BEGIN RECORDS SUPPLIED
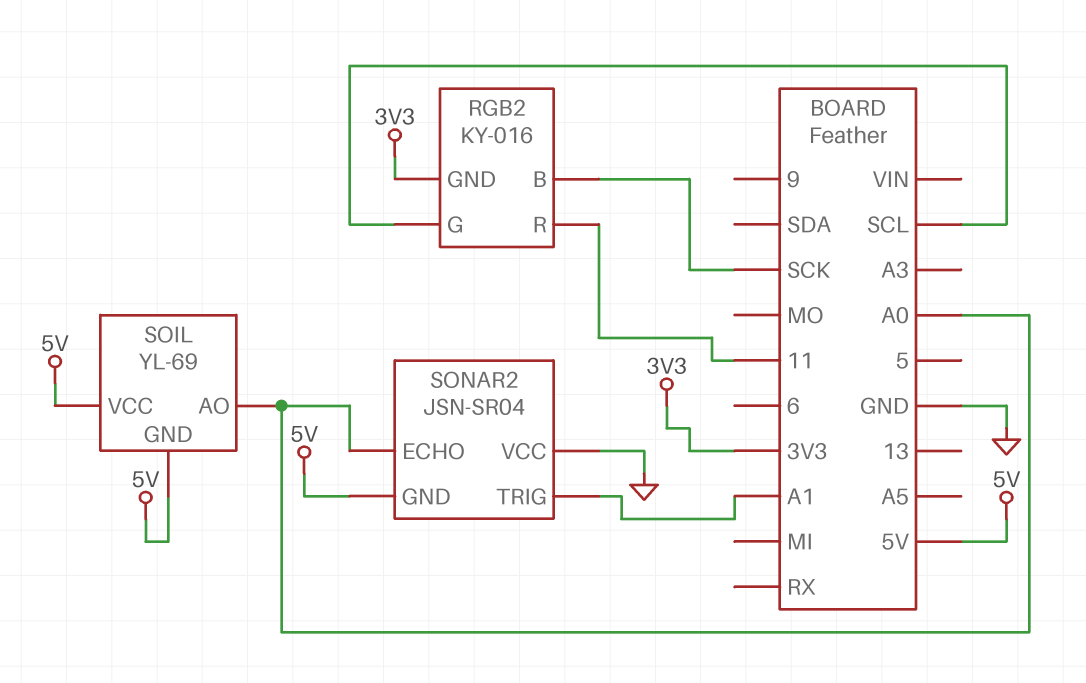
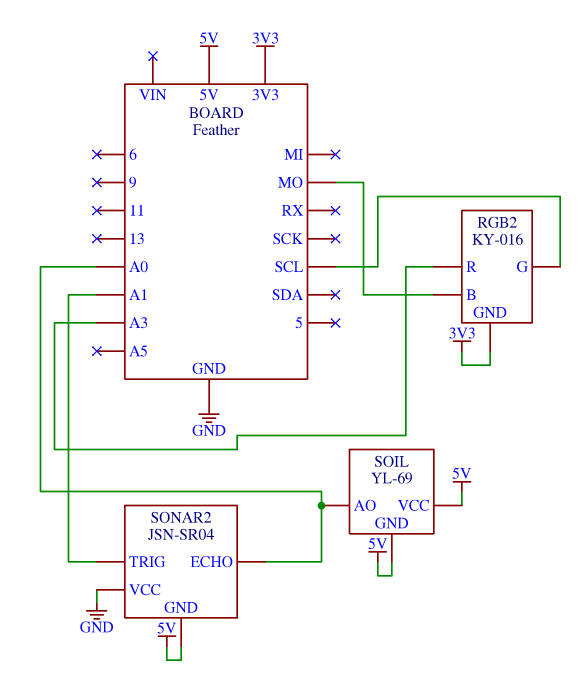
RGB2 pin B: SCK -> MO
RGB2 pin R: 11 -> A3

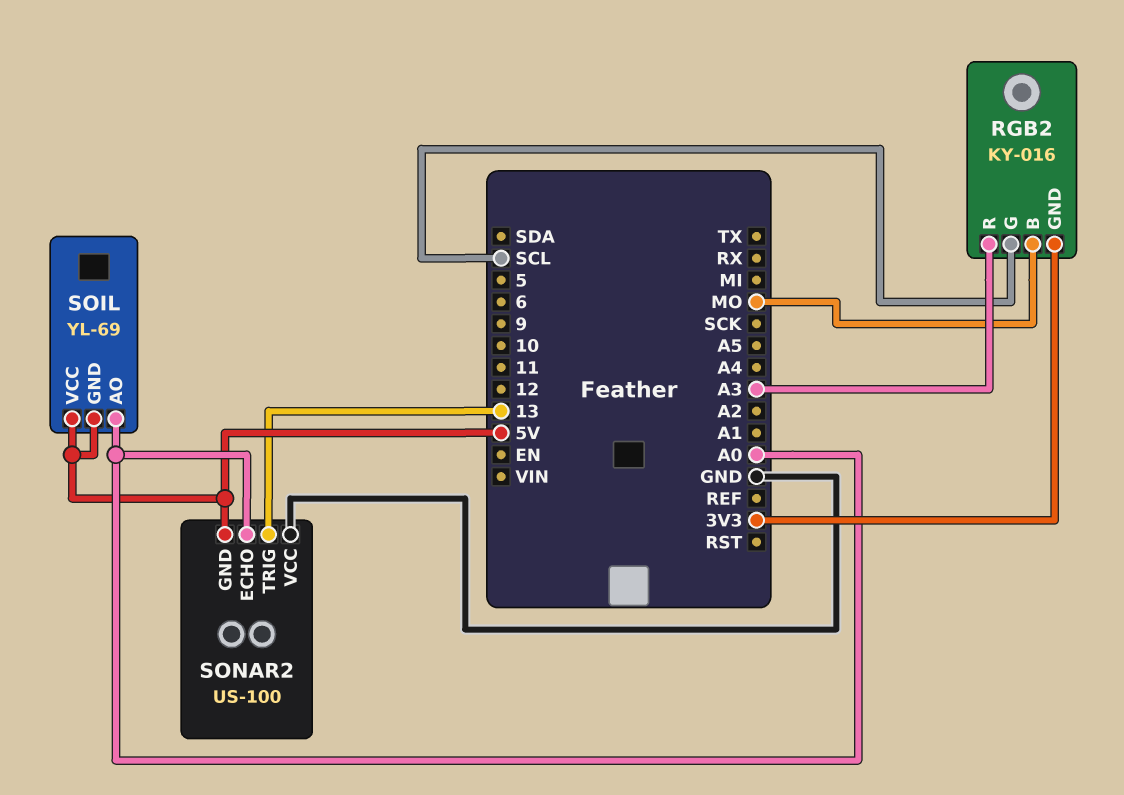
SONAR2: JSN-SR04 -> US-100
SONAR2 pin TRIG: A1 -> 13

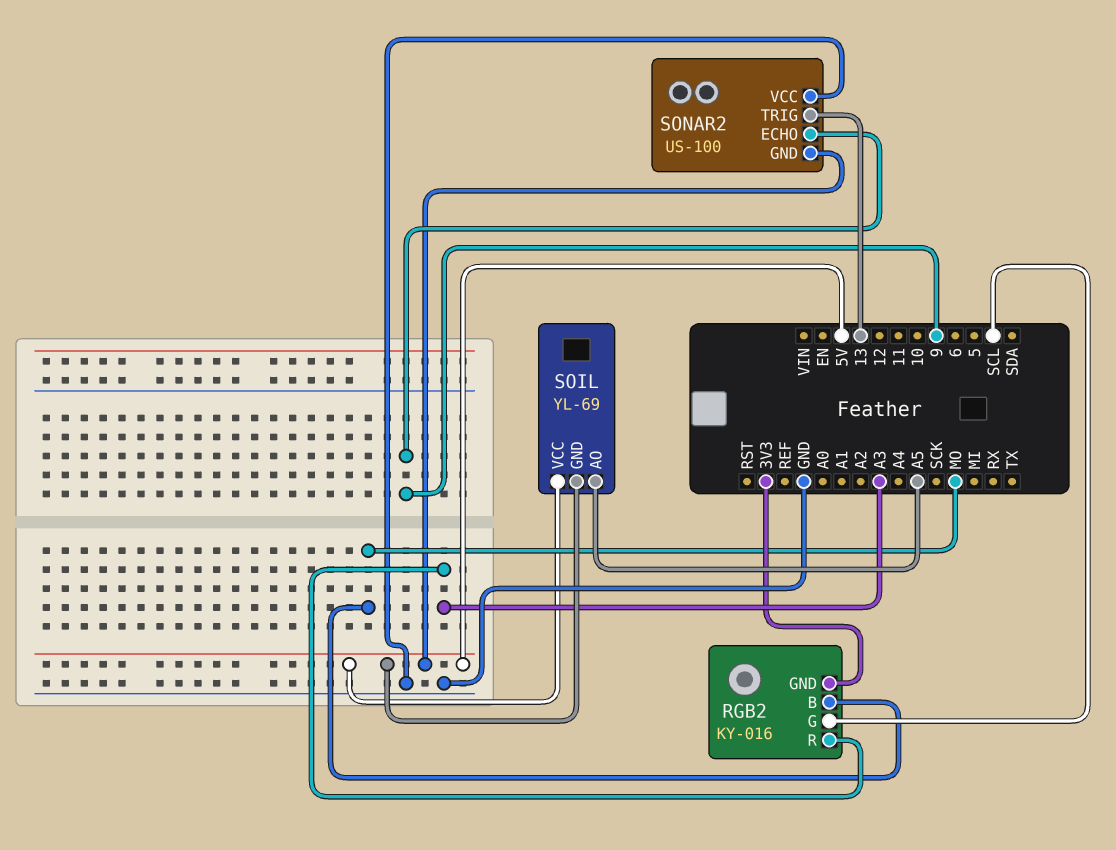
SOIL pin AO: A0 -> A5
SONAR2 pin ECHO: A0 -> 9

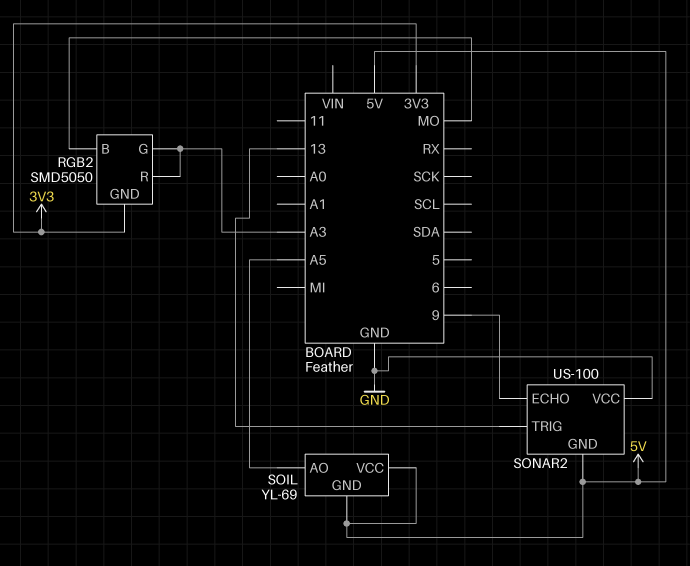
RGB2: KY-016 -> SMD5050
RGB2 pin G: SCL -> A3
END RECORDS SUPPLIED
● **PROBLEM STATEMENT**
Give the data above again in full and unchanged, skipping the pictures.

● **THE COMPLETED TASK**
RGB2 pin B: SCK -> MO
RGB2 pin R: 11 -> A3

SONAR2: JSN-SR04 -> US-100
SONAR2 pin TRIG: A1 -> 13

SOIL pin AO: A0 -> A5
SONAR2 pin ECHO: A0 -> 9

RGB2: KY-016 -> SMD5050
RGB2 pin G: SCL -> A3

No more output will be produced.